→ **Task goal**: However many lines the data holds, transcribe them all exactly.
· · · · · · ·
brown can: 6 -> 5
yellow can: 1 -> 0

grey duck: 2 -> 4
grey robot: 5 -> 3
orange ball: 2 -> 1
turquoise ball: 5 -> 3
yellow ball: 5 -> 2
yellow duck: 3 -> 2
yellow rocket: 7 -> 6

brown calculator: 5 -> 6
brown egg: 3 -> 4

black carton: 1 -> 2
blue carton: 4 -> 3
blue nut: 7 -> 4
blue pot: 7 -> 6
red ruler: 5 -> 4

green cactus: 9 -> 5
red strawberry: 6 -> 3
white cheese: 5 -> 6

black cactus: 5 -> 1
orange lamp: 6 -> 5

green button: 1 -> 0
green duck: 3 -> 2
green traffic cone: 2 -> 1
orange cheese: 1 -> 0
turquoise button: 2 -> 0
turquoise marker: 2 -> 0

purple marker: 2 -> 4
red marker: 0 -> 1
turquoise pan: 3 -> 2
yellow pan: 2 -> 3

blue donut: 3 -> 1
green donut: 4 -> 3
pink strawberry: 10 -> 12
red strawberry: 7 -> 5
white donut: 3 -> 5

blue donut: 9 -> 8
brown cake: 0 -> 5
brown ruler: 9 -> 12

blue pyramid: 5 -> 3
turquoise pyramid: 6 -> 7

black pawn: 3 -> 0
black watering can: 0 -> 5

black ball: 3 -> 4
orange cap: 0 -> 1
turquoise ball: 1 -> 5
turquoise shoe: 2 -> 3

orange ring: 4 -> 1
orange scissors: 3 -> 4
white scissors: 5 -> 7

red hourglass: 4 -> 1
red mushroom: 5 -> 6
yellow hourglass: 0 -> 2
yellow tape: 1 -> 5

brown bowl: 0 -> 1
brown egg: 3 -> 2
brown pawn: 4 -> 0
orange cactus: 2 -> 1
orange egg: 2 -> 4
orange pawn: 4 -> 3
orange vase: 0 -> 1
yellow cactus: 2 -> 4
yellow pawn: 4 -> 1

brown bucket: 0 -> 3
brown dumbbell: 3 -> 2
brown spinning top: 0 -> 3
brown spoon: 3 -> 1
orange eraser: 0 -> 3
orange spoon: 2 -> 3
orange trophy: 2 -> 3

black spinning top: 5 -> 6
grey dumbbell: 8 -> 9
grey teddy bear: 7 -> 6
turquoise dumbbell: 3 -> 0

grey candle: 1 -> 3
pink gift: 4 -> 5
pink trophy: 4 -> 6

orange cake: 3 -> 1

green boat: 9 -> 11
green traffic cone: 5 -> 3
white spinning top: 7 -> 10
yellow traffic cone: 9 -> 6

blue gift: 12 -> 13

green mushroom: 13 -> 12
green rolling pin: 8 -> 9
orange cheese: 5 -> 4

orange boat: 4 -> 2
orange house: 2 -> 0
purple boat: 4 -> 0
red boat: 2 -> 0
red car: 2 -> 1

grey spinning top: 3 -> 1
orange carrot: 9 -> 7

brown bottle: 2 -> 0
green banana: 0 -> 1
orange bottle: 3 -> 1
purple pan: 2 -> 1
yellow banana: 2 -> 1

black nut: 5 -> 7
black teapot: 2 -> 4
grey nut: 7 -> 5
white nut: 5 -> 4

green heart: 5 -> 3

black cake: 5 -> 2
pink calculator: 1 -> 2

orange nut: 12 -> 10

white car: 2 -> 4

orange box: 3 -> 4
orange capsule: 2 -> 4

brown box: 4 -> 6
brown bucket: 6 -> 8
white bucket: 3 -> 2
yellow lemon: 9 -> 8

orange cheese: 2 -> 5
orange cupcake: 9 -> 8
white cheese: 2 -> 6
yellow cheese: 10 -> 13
· · · · · · ·
→ **Written solution**:
brown can: 6 -> 5
yellow can: 1 -> 0

grey duck: 2 -> 4
grey robot: 5 -> 3
orange ball: 2 -> 1
turquoise ball: 5 -> 3
yellow ball: 5 -> 2
yellow duck: 3 -> 2
yellow rocket: 7 -> 6

brown calculator: 5 -> 6
brown egg: 3 -> 4

black carton: 1 -> 2
blue carton: 4 -> 3
blue nut: 7 -> 4
blue pot: 7 -> 6
red ruler: 5 -> 4

green cactus: 9 -> 5
red strawberry: 6 -> 3
white cheese: 5 -> 6

black cactus: 5 -> 1
orange lamp: 6 -> 5

green button: 1 -> 0
green duck: 3 -> 2
green traffic cone: 2 -> 1
orange cheese: 1 -> 0
turquoise button: 2 -> 0
turquoise marker: 2 -> 0

purple marker: 2 -> 4
red marker: 0 -> 1
turquoise pan: 3 -> 2
yellow pan: 2 -> 3

blue donut: 3 -> 1
green donut: 4 -> 3
pink strawberry: 10 -> 12
red strawberry: 7 -> 5
white donut: 3 -> 5

blue donut: 9 -> 8
brown cake: 0 -> 5
brown ruler: 9 -> 12

blue pyramid: 5 -> 3
turquoise pyramid: 6 -> 7

black pawn: 3 -> 0
black watering can: 0 -> 5

black ball: 3 -> 4
orange cap: 0 -> 1
turquoise ball: 1 -> 5
turquoise shoe: 2 -> 3

orange ring: 4 -> 1
orange scissors: 3 -> 4
white scissors: 5 -> 7

red hourglass: 4 -> 1
red mushroom: 5 -> 6
yellow hourglass: 0 -> 2
yellow tape: 1 -> 5

brown bowl: 0 -> 1
brown egg: 3 -> 2
brown pawn: 4 -> 0
orange cactus: 2 -> 1
orange egg: 2 -> 4
orange pawn: 4 -> 3
orange vase: 0 -> 1
yellow cactus: 2 -> 4
yellow pawn: 4 -> 1

brown bucket: 0 -> 3
brown dumbbell: 3 -> 2
brown spinning top: 0 -> 3
brown spoon: 3 -> 1
orange eraser: 0 -> 3
orange spoon: 2 -> 3
orange trophy: 2 -> 3

black spinning top: 5 -> 6
grey dumbbell: 8 -> 9
grey teddy bear: 7 -> 6
turquoise dumbbell: 3 -> 0

grey candle: 1 -> 3
pink gift: 4 -> 5
pink trophy: 4 -> 6

orange cake: 3 -> 1

green boat: 9 -> 11
green traffic cone: 5 -> 3
white spinning top: 7 -> 10
yellow traffic cone: 9 -> 6

blue gift: 12 -> 13

green mushroom: 13 -> 12
green rolling pin: 8 -> 9
orange cheese: 5 -> 4

orange boat: 4 -> 2
orange house: 2 -> 0
purple boat: 4 -> 0
red boat: 2 -> 0
red car: 2 -> 1

grey spinning top: 3 -> 1
orange carrot: 9 -> 7

brown bottle: 2 -> 0
green banana: 0 -> 1
orange bottle: 3 -> 1
purple pan: 2 -> 1
yellow banana: 2 -> 1

black nut: 5 -> 7
black teapot: 2 -> 4
grey nut: 7 -> 5
white nut: 5 -> 4

green heart: 5 -> 3

black cake: 5 -> 2
pink calculator: 1 -> 2

orange nut: 12 -> 10

white car: 2 -> 4

orange box: 3 -> 4
orange capsule: 2 -> 4

brown box: 4 -> 6
brown bucket: 6 -> 8
white bucket: 3 -> 2
yellow lemon: 9 -> 8

orange cheese: 2 -> 5
orange cupcake: 9 -> 8
white cheese: 2 -> 6
yellow cheese: 10 -> 13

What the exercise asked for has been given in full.